Exercise description: A word-for-word copy of all entries is required, without images.
*** Records for processing ***
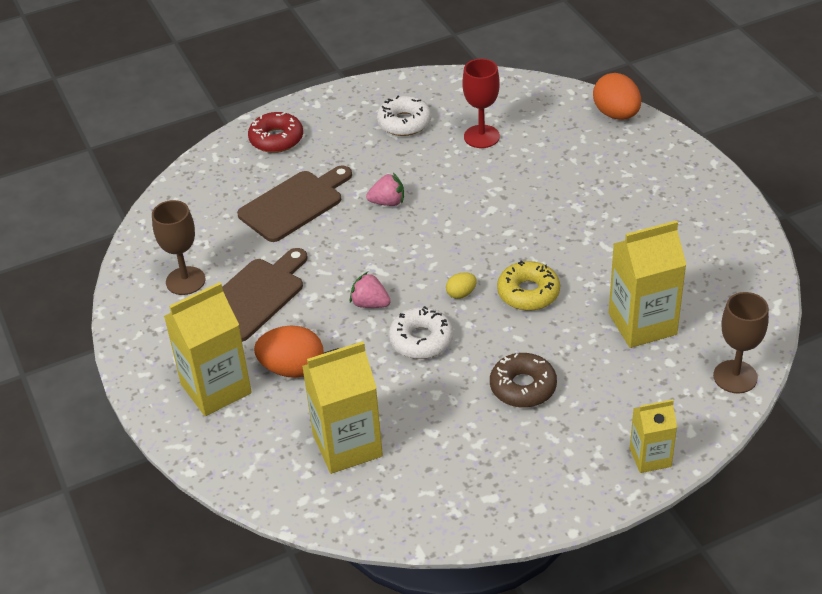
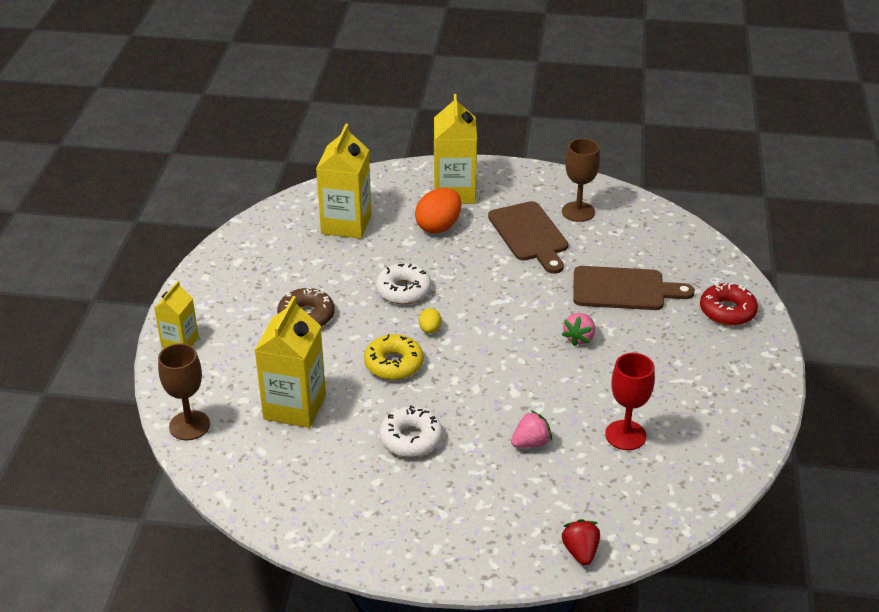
camera: 120 degrees right, 5 degrees down
(294, 204) = (623, 289): brown cutting board -> brown cutting board turned 75 degrees counterclockwise
(370, 304) = (466, 282): pink strawberry -> pink strawberry (530, 443)
(404, 122) = (691, 395): white donut -> white donut (411, 439)
(616, 114) = (580, 552): orange egg -> red strawberry

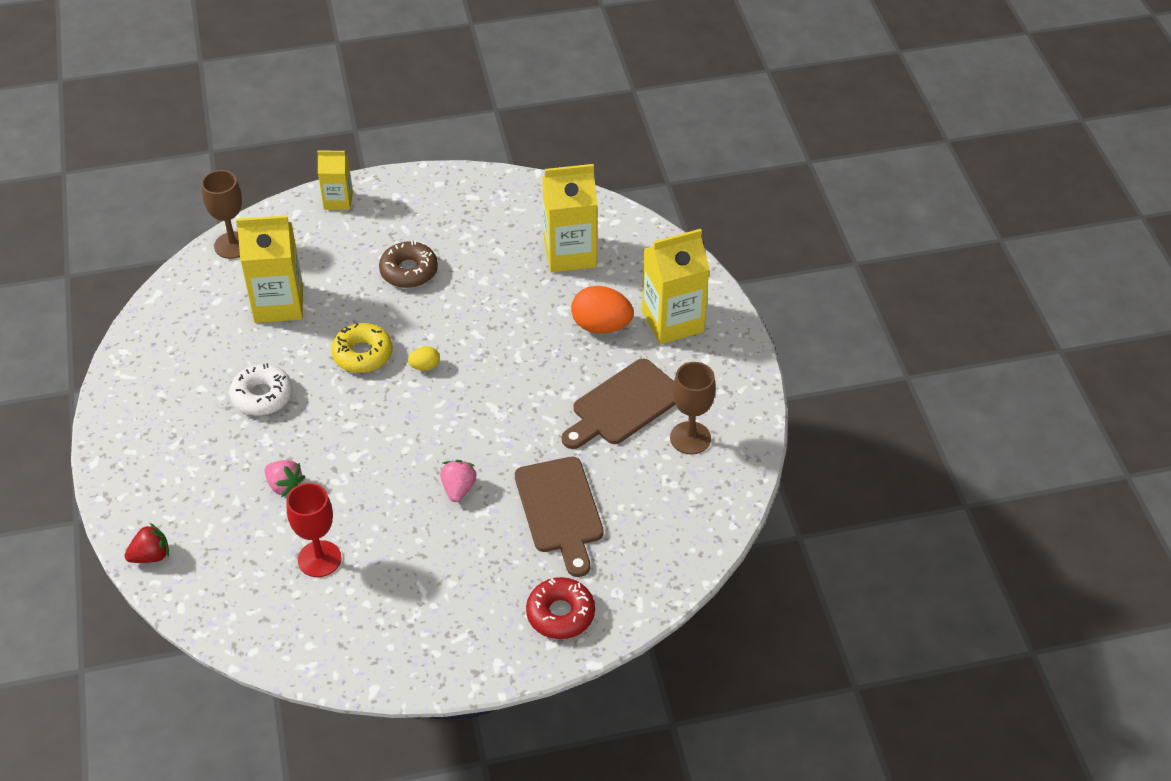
camera: 70 degrees right, 10 degrees up
(403, 290) = (479, 329): white donut -> none
(579, 338) = (458, 489): pink strawberry -> pink strawberry turned 90 degrees clockwise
*** End of Records for processing ***
Your response:
camera: 120 degrees right, 5 degrees down
(294, 204) = (623, 289): brown cutting board -> brown cutting board turned 75 degrees counterclockwise
(370, 304) = (466, 282): pink strawberry -> pink strawberry (530, 443)
(404, 122) = (691, 395): white donut -> white donut (411, 439)
(616, 114) = (580, 552): orange egg -> red strawberry

camera: 70 degrees right, 10 degrees up
(403, 290) = (479, 329): white donut -> none
(579, 338) = (458, 489): pink strawberry -> pink strawberry turned 90 degrees clockwise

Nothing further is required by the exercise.